§ **INSTRUCTIONS TO FOLLOW**: Could you return every line of the records below that contains the word "moved"?

Items listed in a dataset
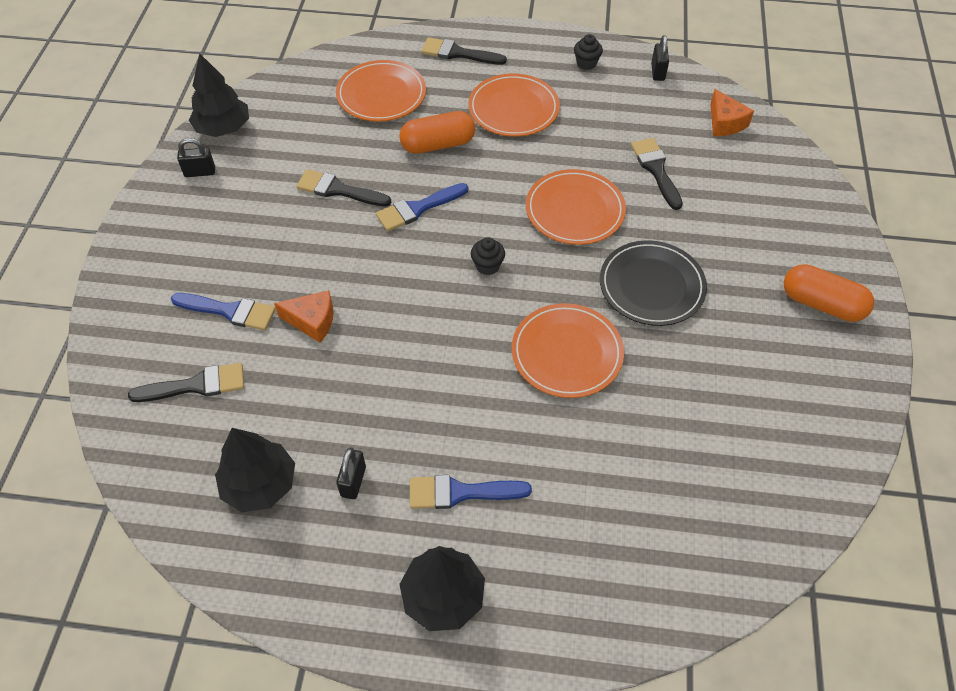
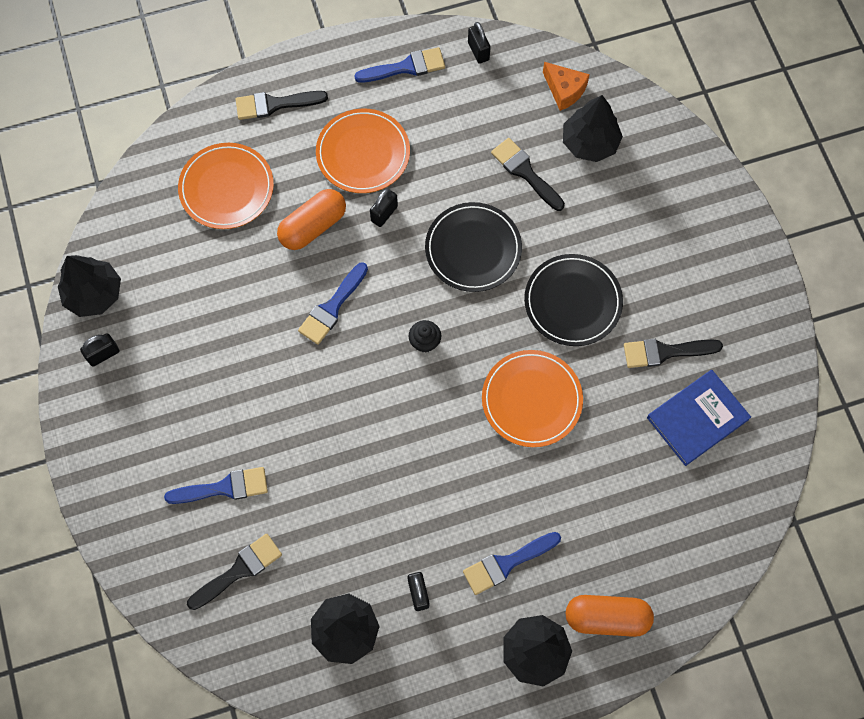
camera: 25 degrees left, 15 degrees up
orange cheese [274,290,334,343] -> none
black brush [296,169,391,207] -> black brush moved to [624,339,723,368]
orange plate [526,169,626,245] -> black plate [425,202,522,292]
black cupcake [574,34,603,70] -> blue brush [354,47,445,83]
orange capsule [784,264,874,322] -> orange capsule moved to [566,595,654,637]
none -> black padlock [370,189,398,227]
none -> black tree [563,95,623,162]
none -> blue book [647,370,751,466]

§ **TASK SOLUTION**:
black brush [296,169,391,207] -> black brush moved to [624,339,723,368]
orange capsule [784,264,874,322] -> orange capsule moved to [566,595,654,637]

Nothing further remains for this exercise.